- **Your task**: The data below holds the lines to copy: everything from the line containing "D5: schottky SS34" to the line containing "R5: 33k (+12V, GND) -> 33k (+12V, N22)", both ends included, set down exactly.

- **Data shown**:
*** Block opens ***

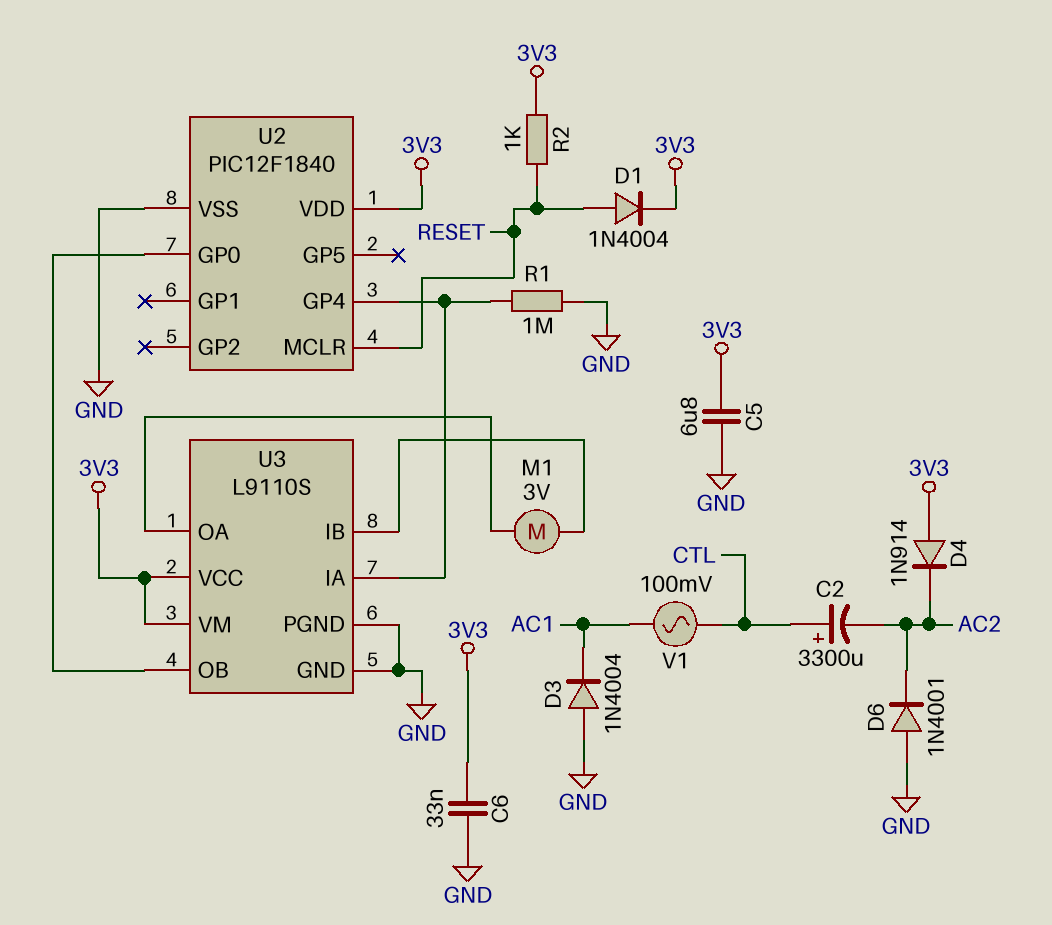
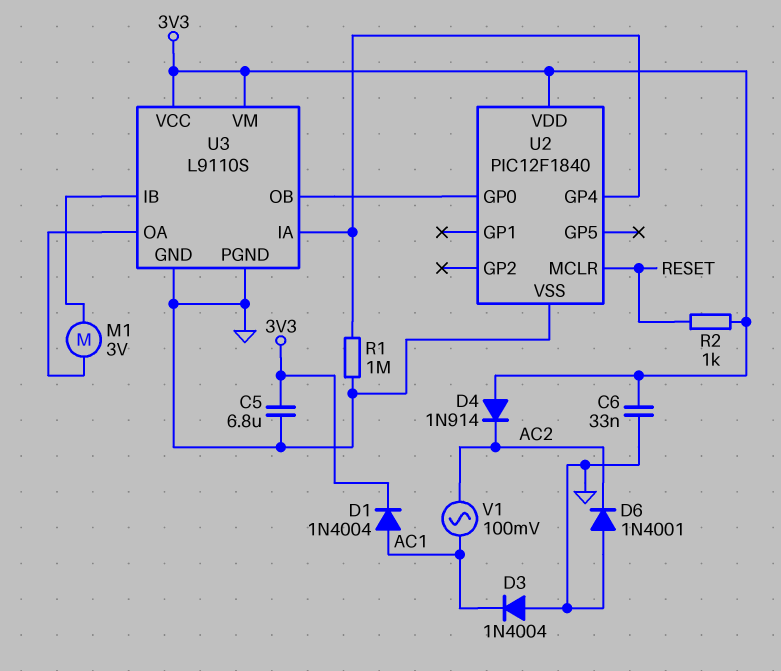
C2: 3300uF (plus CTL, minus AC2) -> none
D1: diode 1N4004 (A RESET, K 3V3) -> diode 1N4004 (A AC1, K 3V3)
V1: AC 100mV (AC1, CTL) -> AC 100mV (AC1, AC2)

*** Block closes ***
*** Block opens ***

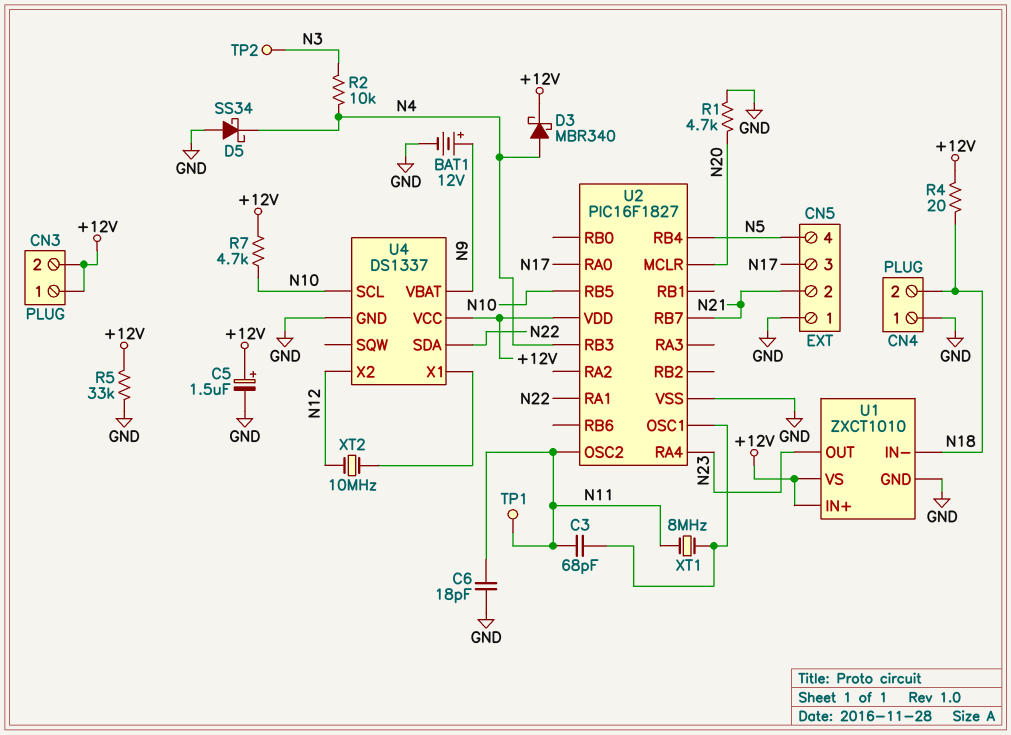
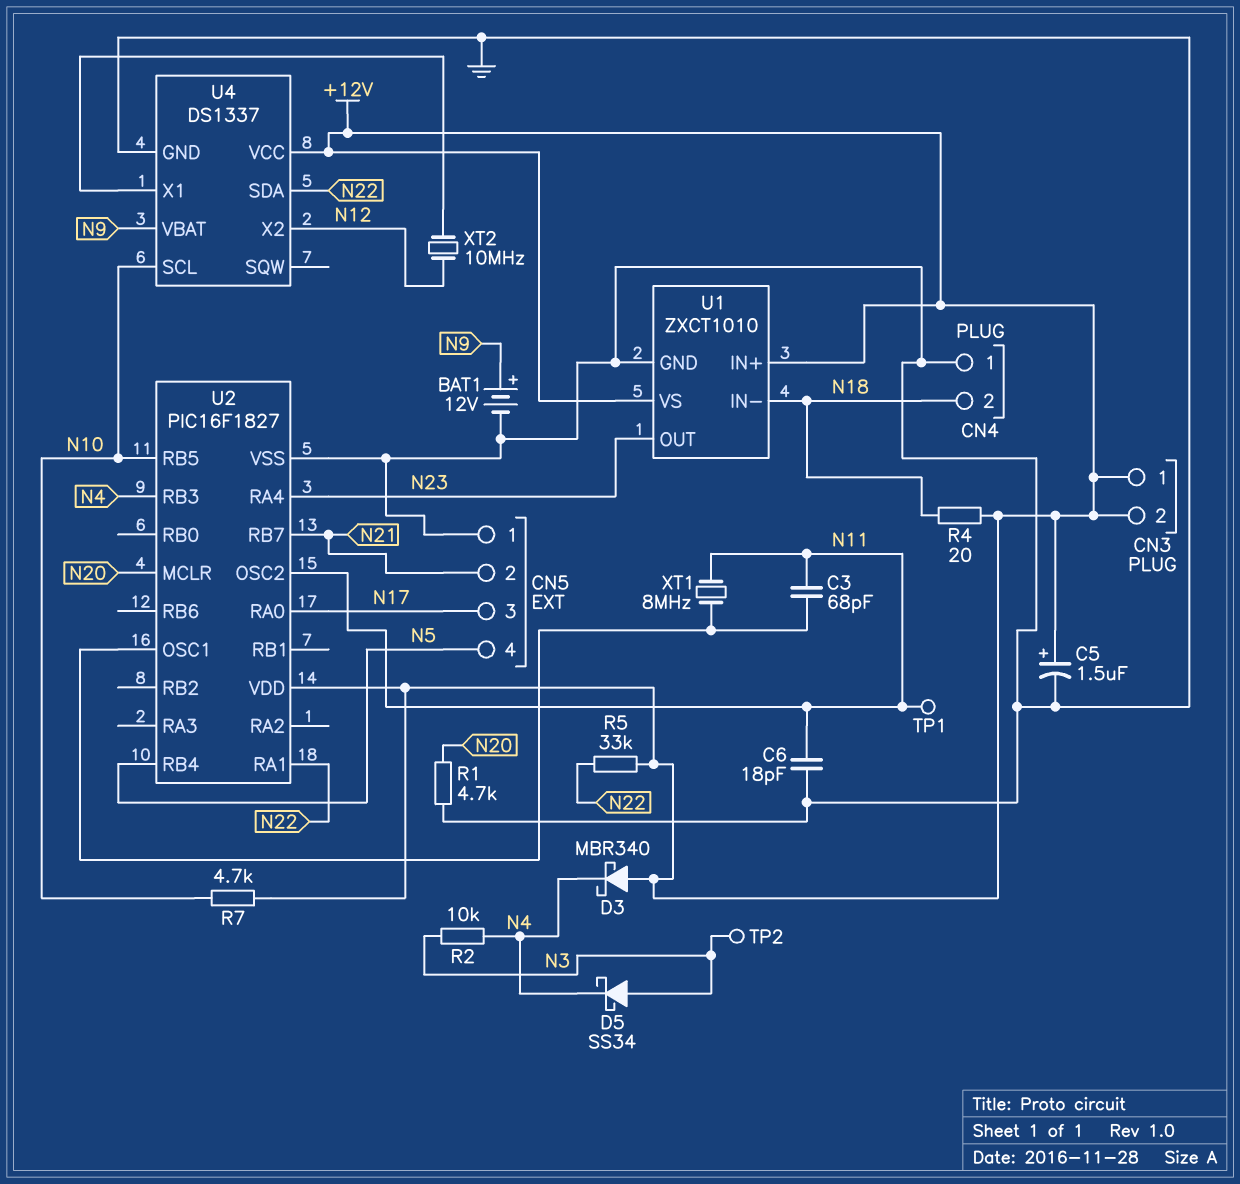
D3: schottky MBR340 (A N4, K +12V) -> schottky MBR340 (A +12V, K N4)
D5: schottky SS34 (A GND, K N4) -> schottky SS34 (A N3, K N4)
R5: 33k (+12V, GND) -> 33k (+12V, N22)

*** Block closes ***

- **Response area**:
D5: schottky SS34 (A GND, K N4) -> schottky SS34 (A N3, K N4)
R5: 33k (+12V, GND) -> 33k (+12V, N22)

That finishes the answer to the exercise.